▸ MATERIAL PROVIDED:
******
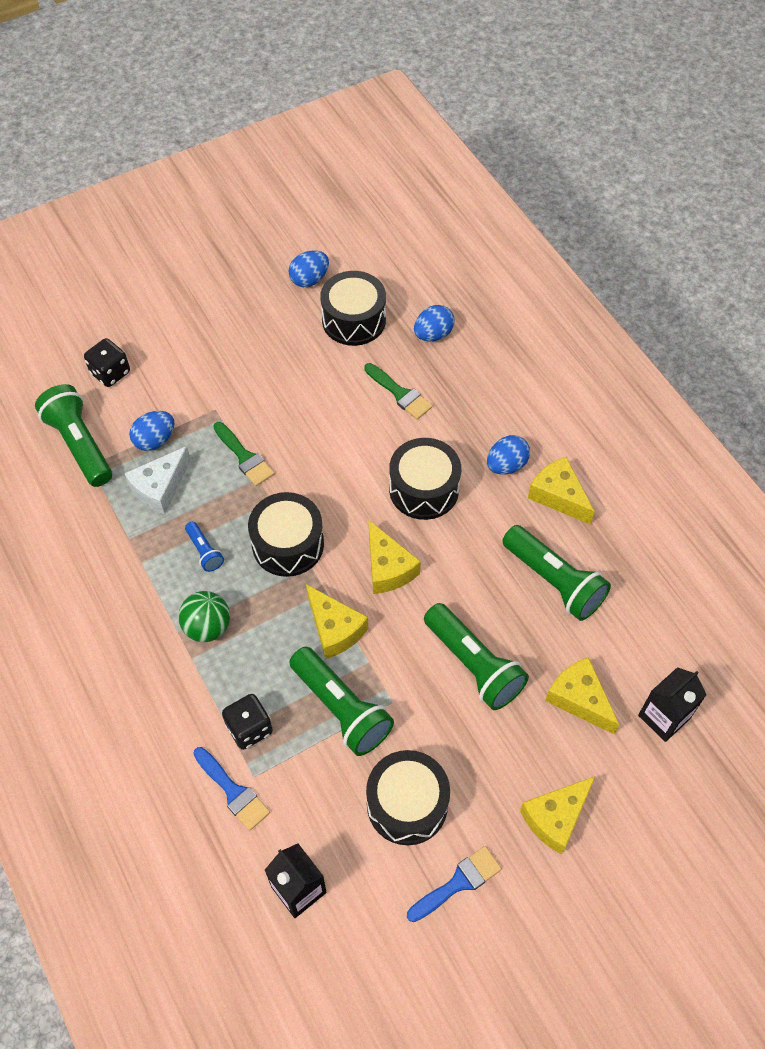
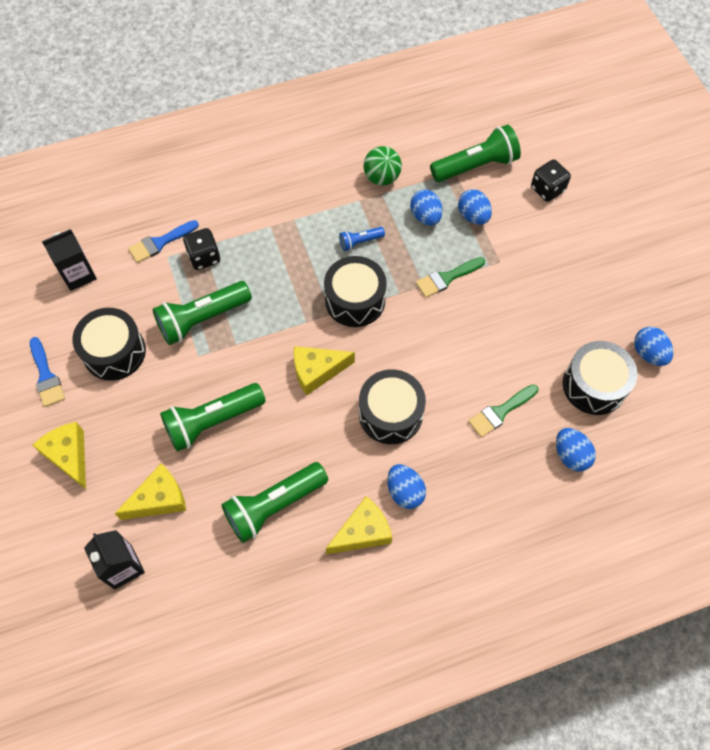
camera: 100 degrees right, 5 degrees up
(160, 488) = (425, 216): white cheese -> blue egg
(207, 627) = (293, 238): green ball -> green ball (382, 178)
(334, 629) = (270, 324): yellow cheese -> none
******
▸ GOAL OF THE EXERCISE: Word for word, return the material above, but drop the pictures.

▸ WRITTEN ANSWER:
camera: 100 degrees right, 5 degrees up
(160, 488) = (425, 216): white cheese -> blue egg
(207, 627) = (293, 238): green ball -> green ball (382, 178)
(334, 629) = (270, 324): yellow cheese -> none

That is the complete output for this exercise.